# [Your instructions]
Omit any picture, and return the remaining data exactly as written.

# [Provided material]

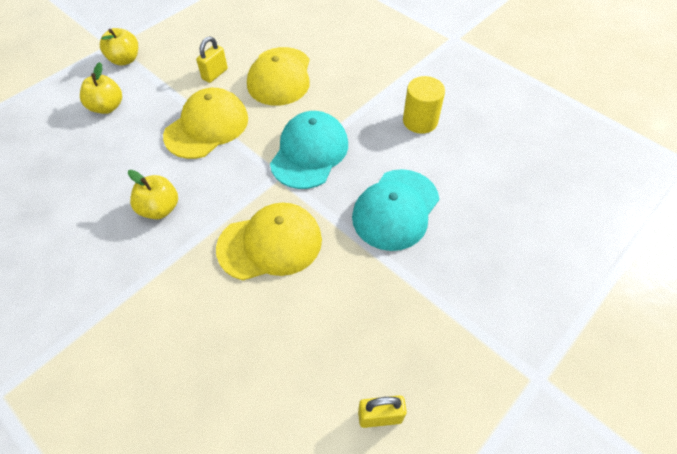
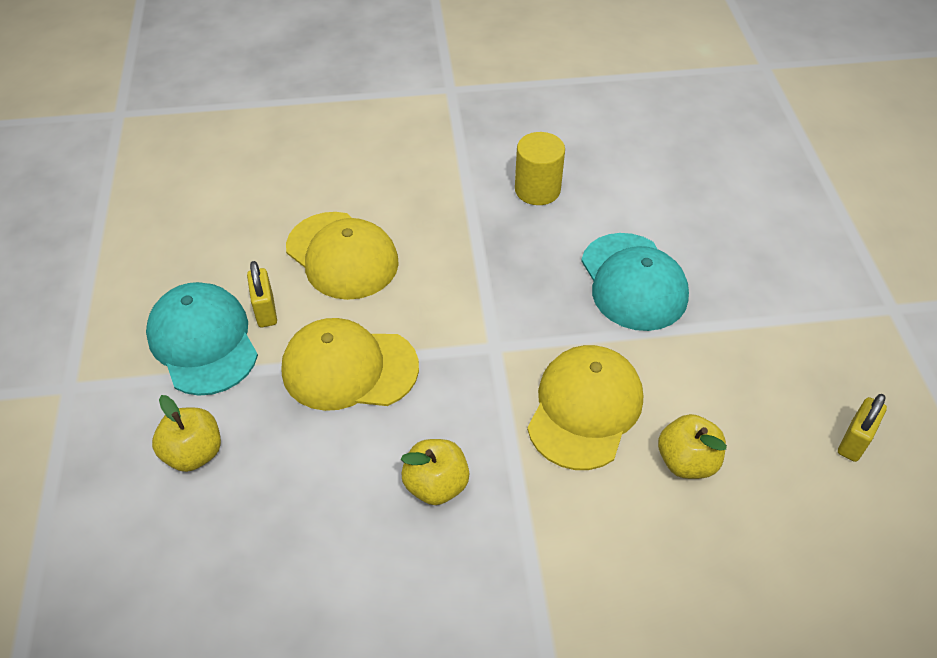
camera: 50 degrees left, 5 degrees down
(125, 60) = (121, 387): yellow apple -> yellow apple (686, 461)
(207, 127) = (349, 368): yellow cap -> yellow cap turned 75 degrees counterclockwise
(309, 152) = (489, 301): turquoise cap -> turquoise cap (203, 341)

# [Expected answer]
camera: 50 degrees left, 5 degrees down
(125, 60) = (121, 387): yellow apple -> yellow apple (686, 461)
(207, 127) = (349, 368): yellow cap -> yellow cap turned 75 degrees counterclockwise
(309, 152) = (489, 301): turquoise cap -> turquoise cap (203, 341)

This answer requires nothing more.